-------- DATA FOR THIS EXERCISE --------
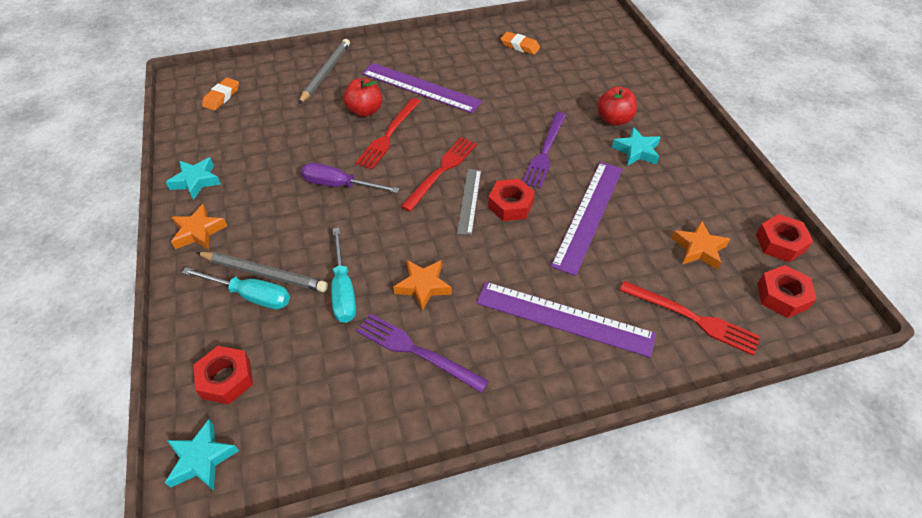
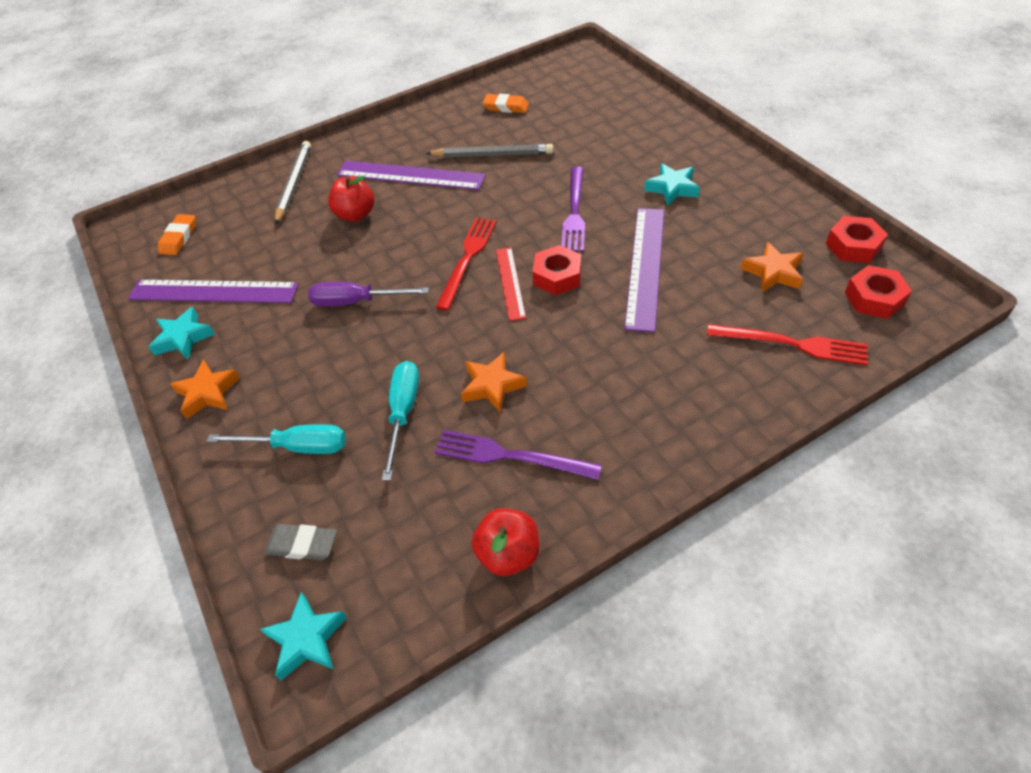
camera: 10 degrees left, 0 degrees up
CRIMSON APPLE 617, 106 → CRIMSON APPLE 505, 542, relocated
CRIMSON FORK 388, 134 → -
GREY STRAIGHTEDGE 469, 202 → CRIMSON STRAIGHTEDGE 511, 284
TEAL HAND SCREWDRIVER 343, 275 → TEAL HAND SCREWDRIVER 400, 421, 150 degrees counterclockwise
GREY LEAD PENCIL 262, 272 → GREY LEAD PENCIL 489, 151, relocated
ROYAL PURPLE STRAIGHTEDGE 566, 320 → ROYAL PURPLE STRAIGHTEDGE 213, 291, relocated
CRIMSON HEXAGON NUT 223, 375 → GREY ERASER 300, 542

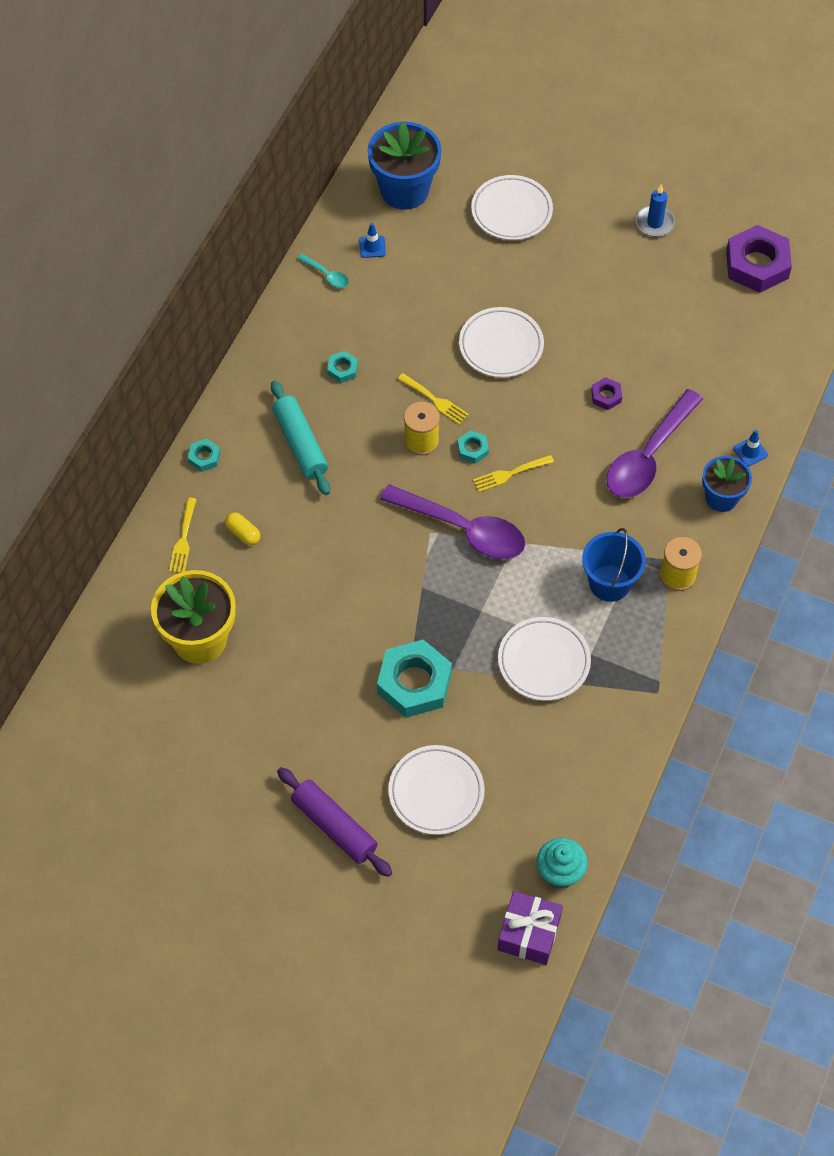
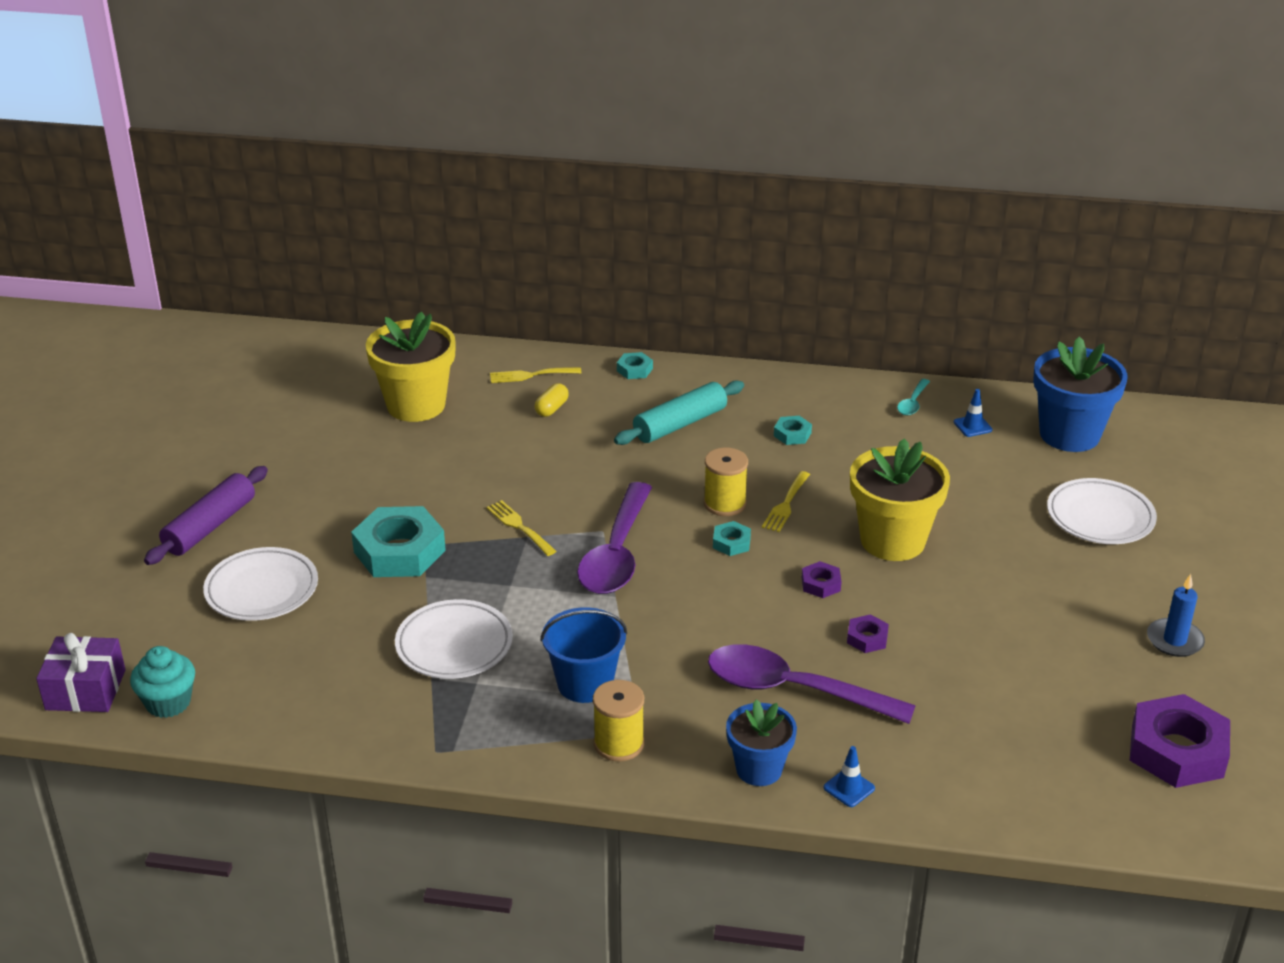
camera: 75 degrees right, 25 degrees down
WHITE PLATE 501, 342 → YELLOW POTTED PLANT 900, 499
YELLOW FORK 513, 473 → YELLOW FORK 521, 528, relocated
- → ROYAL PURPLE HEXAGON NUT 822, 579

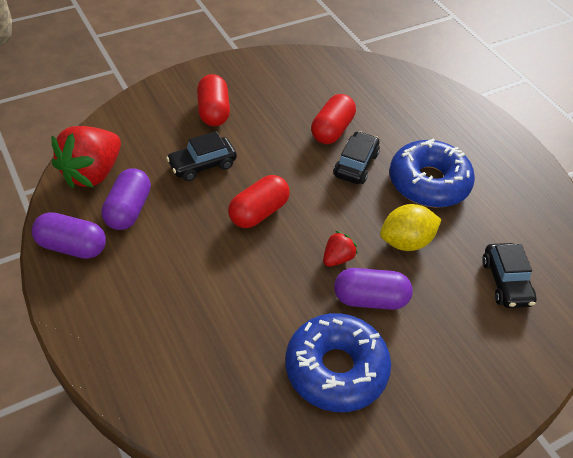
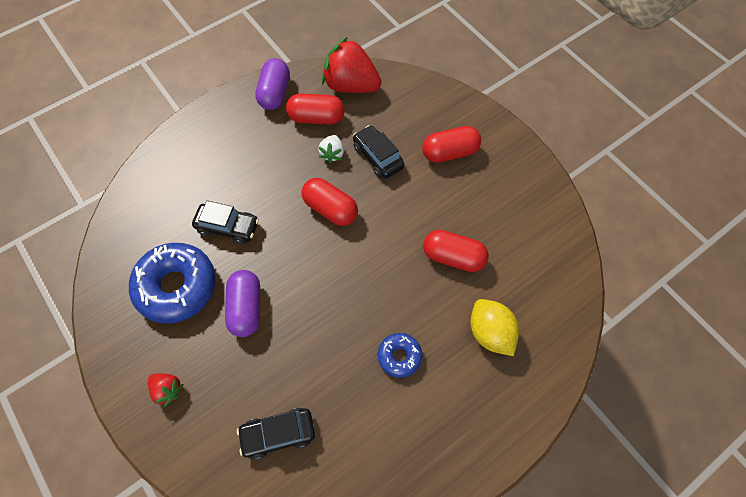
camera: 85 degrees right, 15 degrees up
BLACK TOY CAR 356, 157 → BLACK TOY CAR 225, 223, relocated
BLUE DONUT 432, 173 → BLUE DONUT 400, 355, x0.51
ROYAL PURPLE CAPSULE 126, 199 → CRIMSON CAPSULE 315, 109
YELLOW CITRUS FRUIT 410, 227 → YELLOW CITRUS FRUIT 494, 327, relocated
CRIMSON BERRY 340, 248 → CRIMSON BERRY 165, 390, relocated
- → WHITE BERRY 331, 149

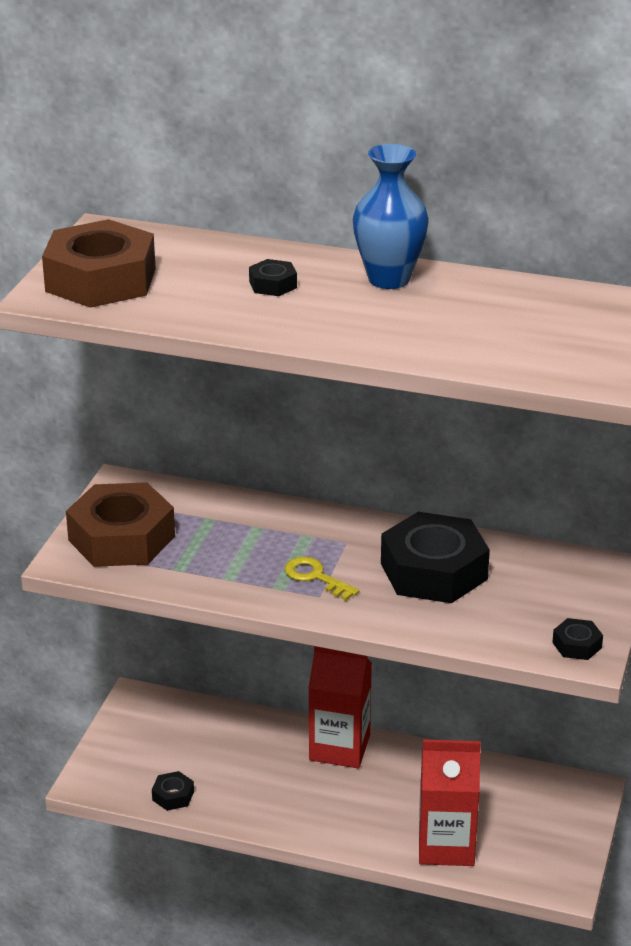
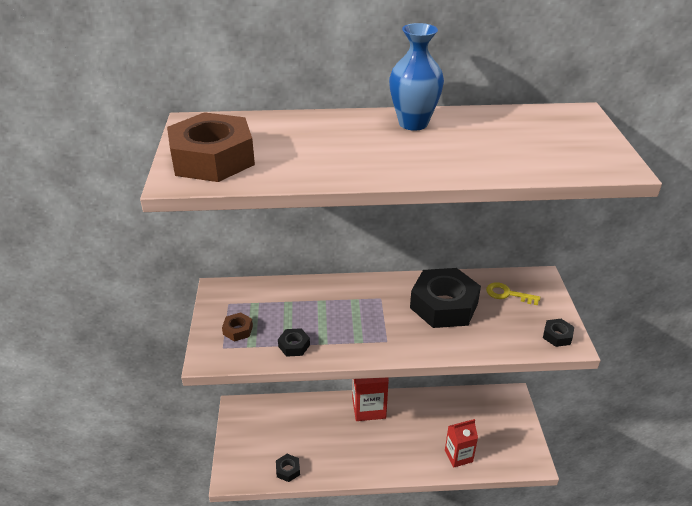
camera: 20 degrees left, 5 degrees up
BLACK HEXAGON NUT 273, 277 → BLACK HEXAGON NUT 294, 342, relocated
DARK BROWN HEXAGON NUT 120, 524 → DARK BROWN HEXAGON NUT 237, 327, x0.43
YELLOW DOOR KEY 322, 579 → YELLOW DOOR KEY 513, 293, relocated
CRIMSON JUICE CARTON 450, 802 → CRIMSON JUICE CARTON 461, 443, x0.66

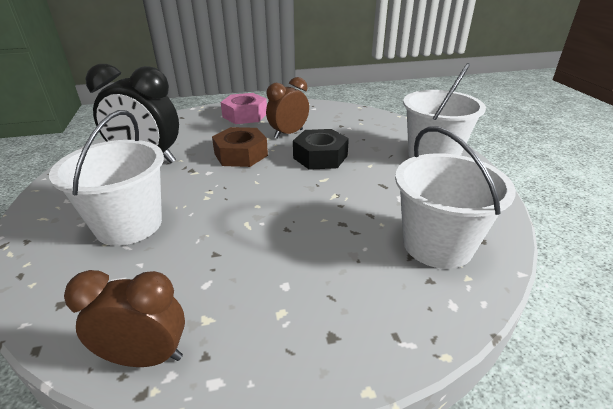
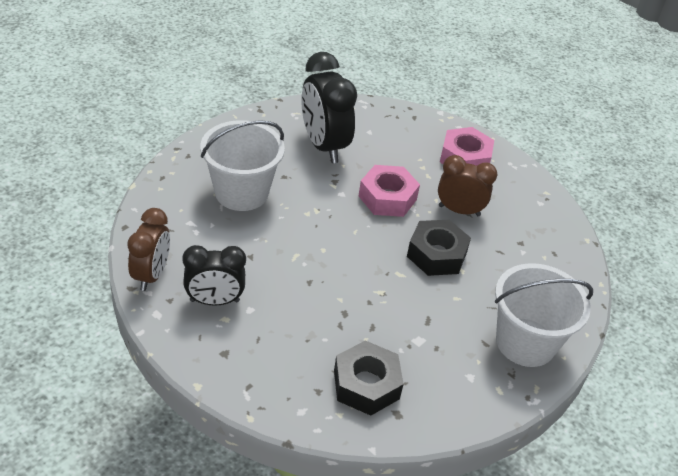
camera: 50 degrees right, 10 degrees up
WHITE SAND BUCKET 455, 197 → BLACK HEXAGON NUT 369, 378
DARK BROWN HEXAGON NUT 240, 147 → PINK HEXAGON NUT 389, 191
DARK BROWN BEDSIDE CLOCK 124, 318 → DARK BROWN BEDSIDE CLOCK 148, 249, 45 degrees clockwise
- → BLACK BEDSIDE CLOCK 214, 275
--------
- PROBLEM STATEMENT
From the line containing "ROYAL PURPLE STRAIGHTEDGE 566, 320" down to the final line of the material, restate every line word for word, and only those; drop the pictures.

- WRITTEN REPLY
ROYAL PURPLE STRAIGHTEDGE 566, 320 → ROYAL PURPLE STRAIGHTEDGE 213, 291, relocated
CRIMSON HEXAGON NUT 223, 375 → GREY ERASER 300, 542

camera: 75 degrees right, 25 degrees down
WHITE PLATE 501, 342 → YELLOW POTTED PLANT 900, 499
YELLOW FORK 513, 473 → YELLOW FORK 521, 528, relocated
- → ROYAL PURPLE HEXAGON NUT 822, 579

camera: 85 degrees right, 15 degrees up
BLACK TOY CAR 356, 157 → BLACK TOY CAR 225, 223, relocated
BLUE DONUT 432, 173 → BLUE DONUT 400, 355, x0.51
ROYAL PURPLE CAPSULE 126, 199 → CRIMSON CAPSULE 315, 109
YELLOW CITRUS FRUIT 410, 227 → YELLOW CITRUS FRUIT 494, 327, relocated
CRIMSON BERRY 340, 248 → CRIMSON BERRY 165, 390, relocated
- → WHITE BERRY 331, 149

camera: 20 degrees left, 5 degrees up
BLACK HEXAGON NUT 273, 277 → BLACK HEXAGON NUT 294, 342, relocated
DARK BROWN HEXAGON NUT 120, 524 → DARK BROWN HEXAGON NUT 237, 327, x0.43
YELLOW DOOR KEY 322, 579 → YELLOW DOOR KEY 513, 293, relocated
CRIMSON JUICE CARTON 450, 802 → CRIMSON JUICE CARTON 461, 443, x0.66

camera: 50 degrees right, 10 degrees up
WHITE SAND BUCKET 455, 197 → BLACK HEXAGON NUT 369, 378
DARK BROWN HEXAGON NUT 240, 147 → PINK HEXAGON NUT 389, 191
DARK BROWN BEDSIDE CLOCK 124, 318 → DARK BROWN BEDSIDE CLOCK 148, 249, 45 degrees clockwise
- → BLACK BEDSIDE CLOCK 214, 275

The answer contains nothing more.